*What the task asks:*
Please set down the line that contains "RGB1 pin B: D0 -> D8" and every line below it through the last, exactly as written, with no other lines.

Records drawn from a dataset:
---------------
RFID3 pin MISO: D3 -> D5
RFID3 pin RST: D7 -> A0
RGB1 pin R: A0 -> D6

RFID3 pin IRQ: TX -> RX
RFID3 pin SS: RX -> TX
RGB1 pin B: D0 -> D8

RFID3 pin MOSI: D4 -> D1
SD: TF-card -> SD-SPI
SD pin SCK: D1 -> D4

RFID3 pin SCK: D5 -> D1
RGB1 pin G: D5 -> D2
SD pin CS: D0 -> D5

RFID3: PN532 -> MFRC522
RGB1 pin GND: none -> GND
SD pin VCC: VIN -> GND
---------------
*Solution to this problem:*
RGB1 pin B: D0 -> D8

RFID3 pin MOSI: D4 -> D1
SD: TF-card -> SD-SPI
SD pin SCK: D1 -> D4

RFID3 pin SCK: D5 -> D1
RGB1 pin G: D5 -> D2
SD pin CS: D0 -> D5

RFID3: PN532 -> MFRC522
RGB1 pin GND: none -> GND
SD pin VCC: VIN -> GND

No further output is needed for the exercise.